#### Problem statement:
Below are some records; output exactly the lines from the line with "(207, 187) = (446, 420): black bottle -> none" to the line with "(550, 247) = (290, 171): brown pan -> none", both ends kept, and nothing more.

#### Data:
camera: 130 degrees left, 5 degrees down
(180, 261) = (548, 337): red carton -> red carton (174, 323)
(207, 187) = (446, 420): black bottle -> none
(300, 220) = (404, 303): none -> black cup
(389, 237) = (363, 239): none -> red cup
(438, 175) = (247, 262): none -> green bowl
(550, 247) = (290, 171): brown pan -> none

==

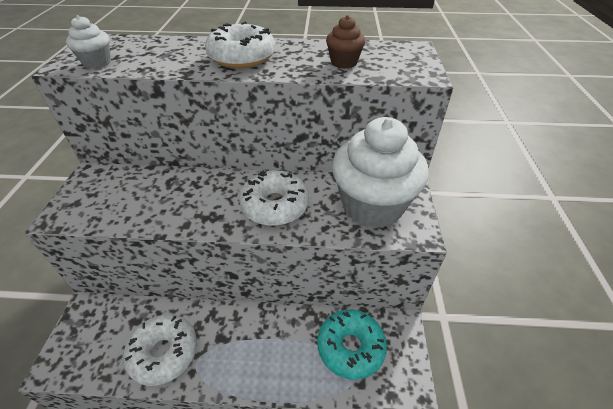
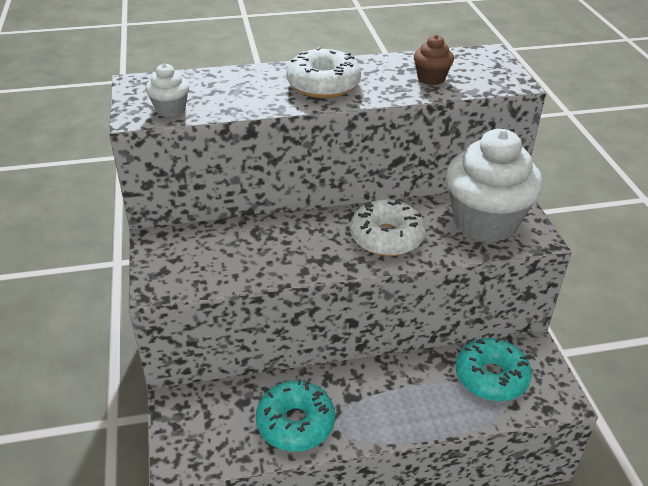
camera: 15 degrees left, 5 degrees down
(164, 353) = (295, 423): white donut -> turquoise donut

#### Solution:
(207, 187) = (446, 420): black bottle -> none
(300, 220) = (404, 303): none -> black cup
(389, 237) = (363, 239): none -> red cup
(438, 175) = (247, 262): none -> green bowl
(550, 247) = (290, 171): brown pan -> none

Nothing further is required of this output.